◆ Exercise
Reproduce the complete set of records exactly. No picture is to appear in the copy.

◆ Given entries
++++++++++++++++++++

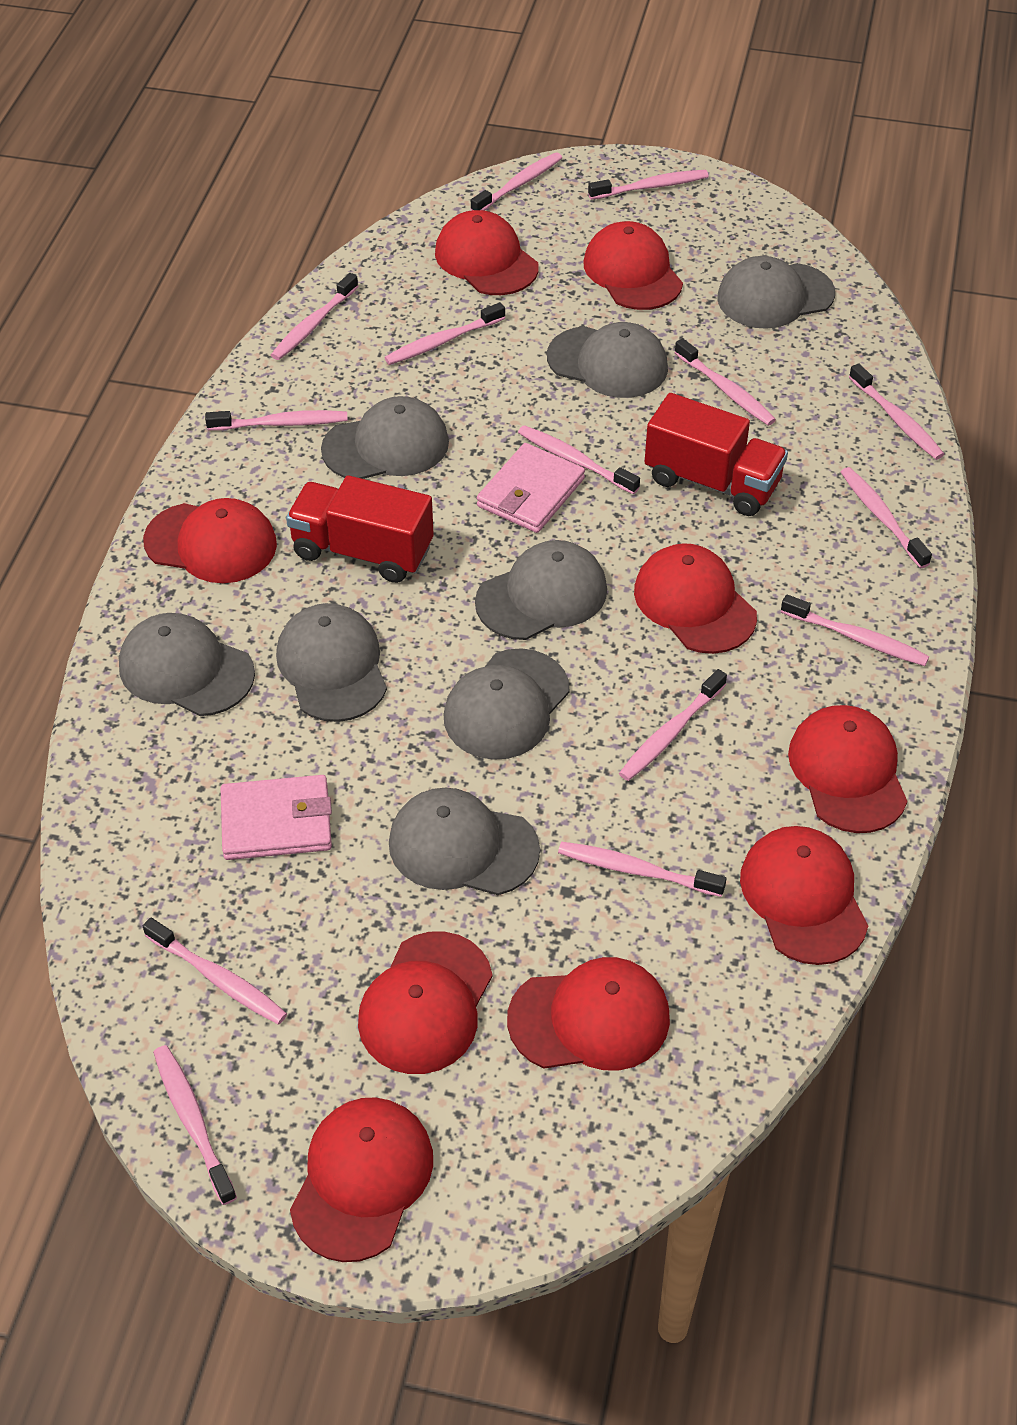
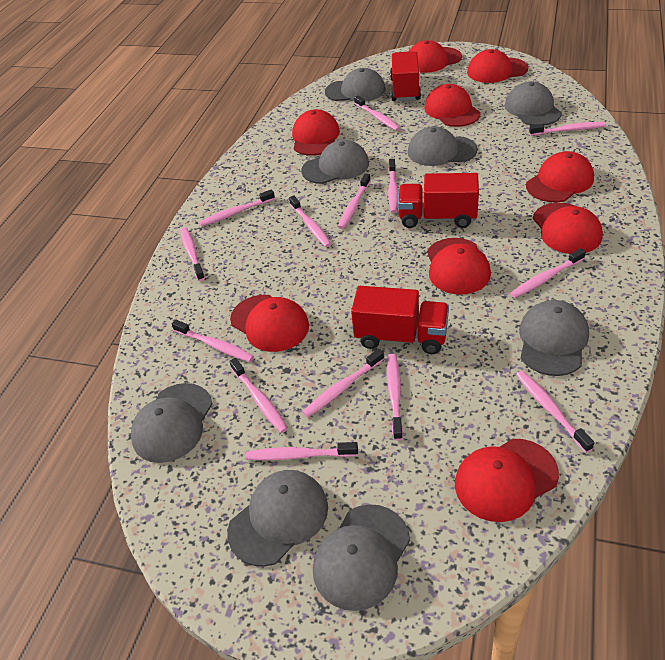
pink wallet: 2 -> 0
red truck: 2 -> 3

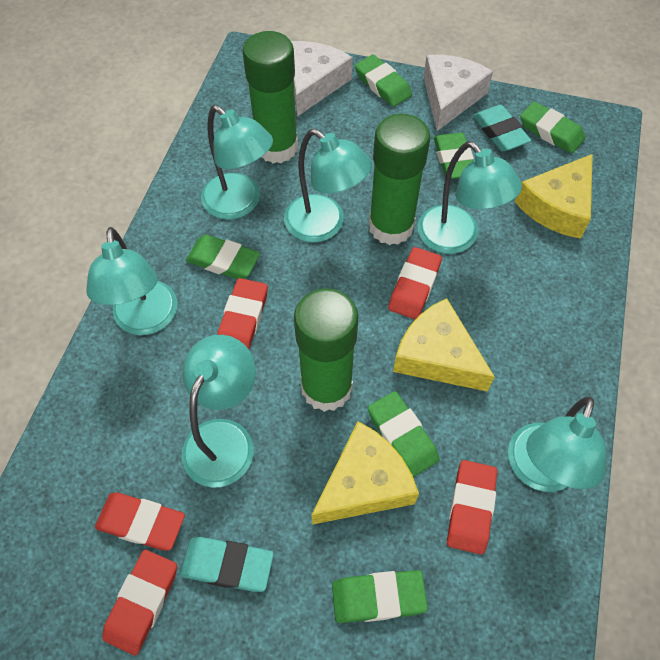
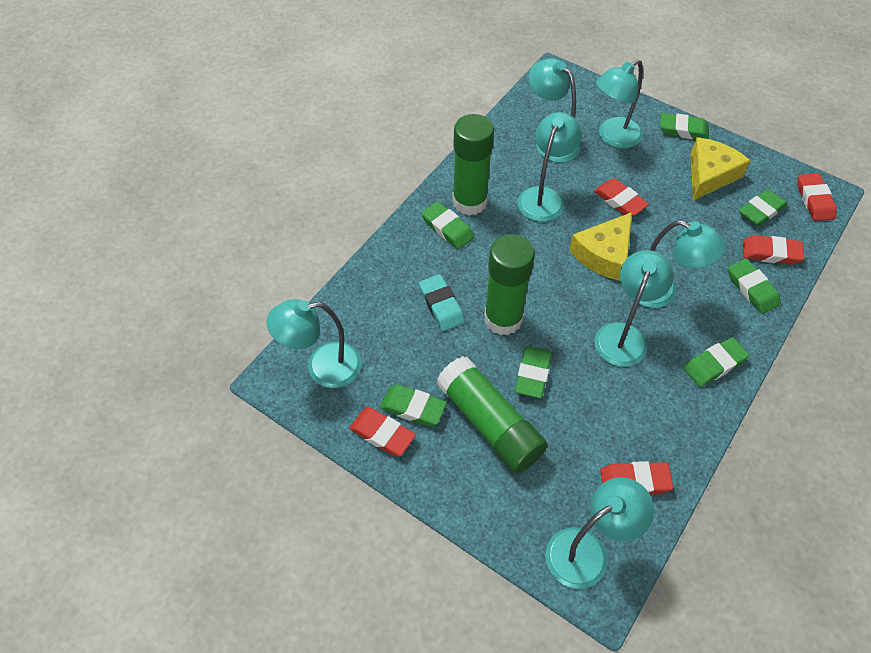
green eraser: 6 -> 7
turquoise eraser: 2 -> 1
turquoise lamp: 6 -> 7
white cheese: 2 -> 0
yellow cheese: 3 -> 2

++++++++++++++++++++

◆ Your solution
pink wallet: 2 -> 0
red truck: 2 -> 3

green eraser: 6 -> 7
turquoise eraser: 2 -> 1
turquoise lamp: 6 -> 7
white cheese: 2 -> 0
yellow cheese: 3 -> 2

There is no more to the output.